» **Given records**:
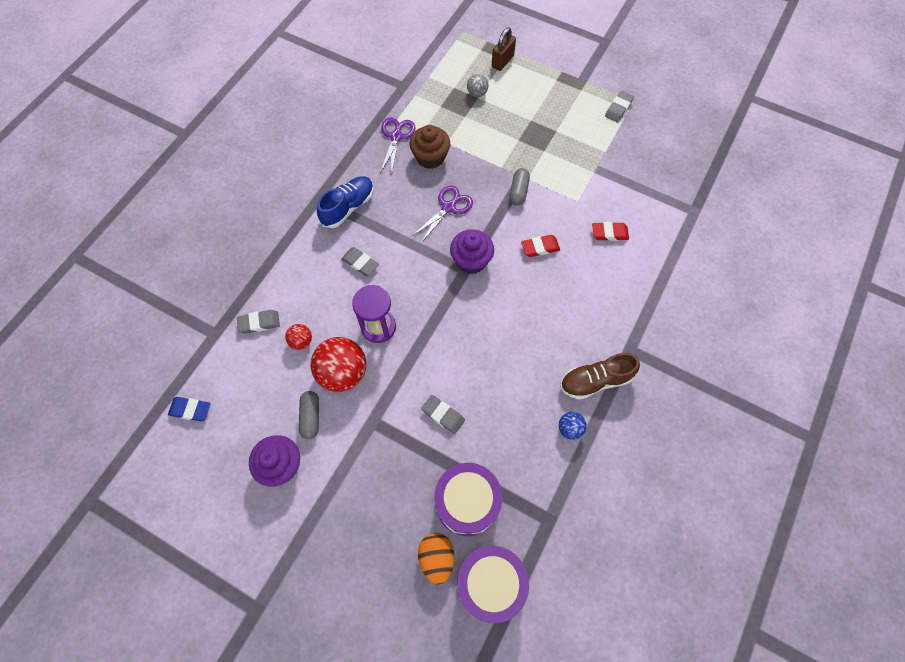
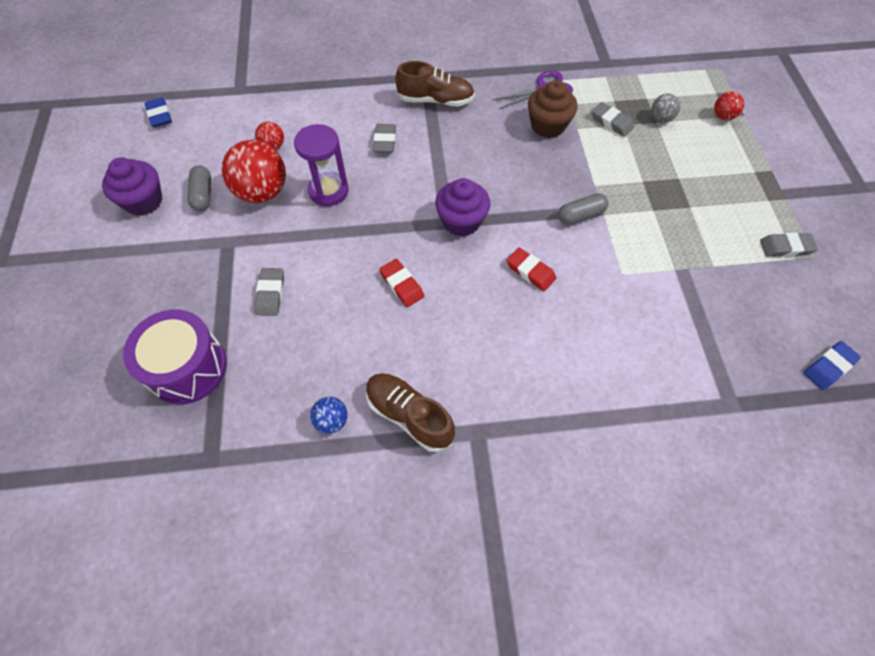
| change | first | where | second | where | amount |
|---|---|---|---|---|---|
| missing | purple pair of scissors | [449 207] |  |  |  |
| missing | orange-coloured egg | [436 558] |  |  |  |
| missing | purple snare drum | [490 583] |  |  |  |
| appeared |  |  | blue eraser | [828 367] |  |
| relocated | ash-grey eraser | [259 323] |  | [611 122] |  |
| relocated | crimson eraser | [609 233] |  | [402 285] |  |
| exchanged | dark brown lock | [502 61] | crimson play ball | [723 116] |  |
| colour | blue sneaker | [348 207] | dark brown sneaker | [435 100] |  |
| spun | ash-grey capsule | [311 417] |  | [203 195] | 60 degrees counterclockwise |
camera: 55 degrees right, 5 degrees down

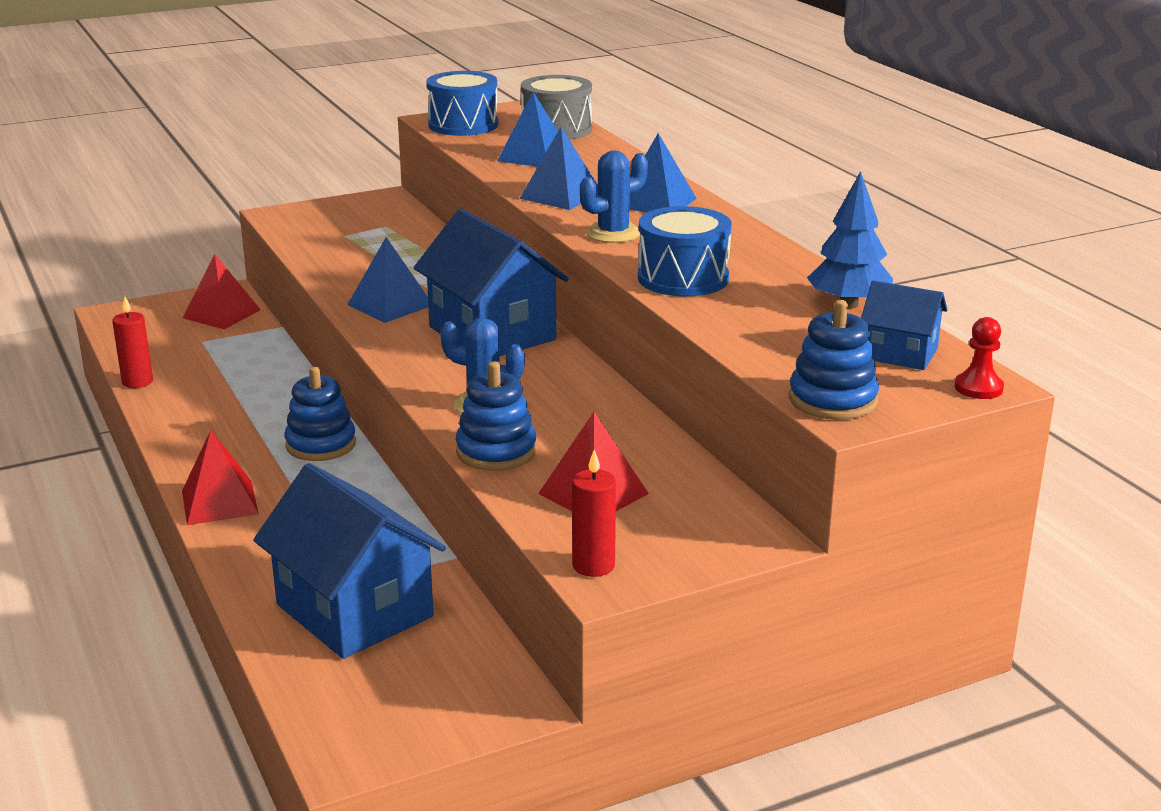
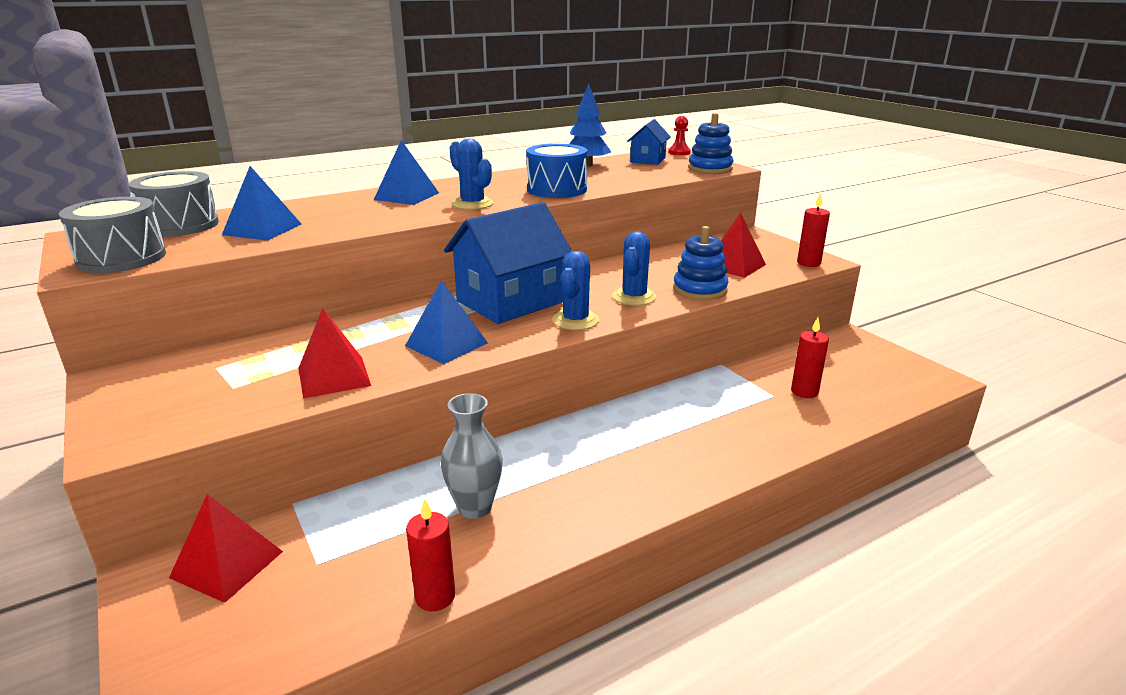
| change | first | where | second | where | amount |
|---|---|---|---|---|---|
| missing | blue stacking toy | [321 444] |  |  |  |
| missing | blue pyramid | [561 195] |  |  |  |
| appeared |  |  | ash-grey flower vase | [475 507] |  |
| appeared |  |  | blue prickly plant | [575 320] |  |
| relocated | crimson pyramid | [220 502] |  | [334 376] |  |
| exchanged | blue cottage | [354 611] | crimson pillar candle | [804 392] |  |
| colour | blue snare drum | [463 125] | ash-grey snare drum | [122 258] |  |
camera: 95 degrees left, 0 degrees up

» **What is expected**: Give back, unchanged, the run of lines in the listing above that begins at the line containing "purple snare drum" and ends at the line containing "degrees counterclockwise |", both included.

» **Task solution**:
| missing | purple snare drum | [490 583] |  |  |  |
| appeared |  |  | blue eraser | [828 367] |  |
| relocated | ash-grey eraser | [259 323] |  | [611 122] |  |
| relocated | crimson eraser | [609 233] |  | [402 285] |  |
| exchanged | dark brown lock | [502 61] | crimson play ball | [723 116] |  |
| colour | blue sneaker | [348 207] | dark brown sneaker | [435 100] |  |
| spun | ash-grey capsule | [311 417] |  | [203 195] | 60 degrees counterclockwise |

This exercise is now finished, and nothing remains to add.